This exercise asks for an exact transcription of every entry.

(Object state comparisons)
BEGIN

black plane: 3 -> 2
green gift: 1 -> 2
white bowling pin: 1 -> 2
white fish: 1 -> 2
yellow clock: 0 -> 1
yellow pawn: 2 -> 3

END

◆ **Exercise result**:
black plane: 3 -> 2
green gift: 1 -> 2
white bowling pin: 1 -> 2
white fish: 1 -> 2
yellow clock: 0 -> 1
yellow pawn: 2 -> 3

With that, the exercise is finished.